__TO DO__
Check every line of the records below for the string "test" and copy the ones that have it.

======== PROVIDED RECORDS

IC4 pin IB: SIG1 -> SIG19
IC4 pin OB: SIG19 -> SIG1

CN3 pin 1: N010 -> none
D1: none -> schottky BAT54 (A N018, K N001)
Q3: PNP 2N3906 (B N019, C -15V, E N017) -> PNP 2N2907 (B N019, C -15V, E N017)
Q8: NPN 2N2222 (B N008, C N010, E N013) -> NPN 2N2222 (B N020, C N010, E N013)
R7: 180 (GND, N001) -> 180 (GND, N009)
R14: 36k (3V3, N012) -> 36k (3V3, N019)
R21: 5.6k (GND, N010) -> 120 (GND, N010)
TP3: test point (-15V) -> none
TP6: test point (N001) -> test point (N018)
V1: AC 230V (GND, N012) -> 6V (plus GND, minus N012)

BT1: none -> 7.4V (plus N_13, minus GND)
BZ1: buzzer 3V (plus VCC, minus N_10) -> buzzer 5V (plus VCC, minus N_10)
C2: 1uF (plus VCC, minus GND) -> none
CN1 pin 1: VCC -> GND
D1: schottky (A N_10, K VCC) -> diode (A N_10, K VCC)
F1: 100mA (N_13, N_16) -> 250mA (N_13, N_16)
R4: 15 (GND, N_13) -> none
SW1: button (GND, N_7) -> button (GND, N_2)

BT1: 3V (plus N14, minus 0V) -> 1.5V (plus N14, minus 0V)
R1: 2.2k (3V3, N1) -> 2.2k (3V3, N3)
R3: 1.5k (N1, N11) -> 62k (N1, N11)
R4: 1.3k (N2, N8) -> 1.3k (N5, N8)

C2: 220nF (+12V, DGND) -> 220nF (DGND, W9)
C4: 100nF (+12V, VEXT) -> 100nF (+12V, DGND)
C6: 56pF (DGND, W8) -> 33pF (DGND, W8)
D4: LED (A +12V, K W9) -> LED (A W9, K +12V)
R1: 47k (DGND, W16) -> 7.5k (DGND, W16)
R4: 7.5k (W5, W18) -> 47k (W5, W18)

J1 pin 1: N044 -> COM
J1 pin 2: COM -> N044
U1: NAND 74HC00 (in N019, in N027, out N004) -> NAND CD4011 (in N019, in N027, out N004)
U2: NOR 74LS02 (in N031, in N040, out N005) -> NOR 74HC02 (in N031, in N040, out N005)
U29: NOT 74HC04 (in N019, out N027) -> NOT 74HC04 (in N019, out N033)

================

__EXERCISE RESULT__
TP3: test point (-15V) -> none
TP6: test point (N001) -> test point (N018)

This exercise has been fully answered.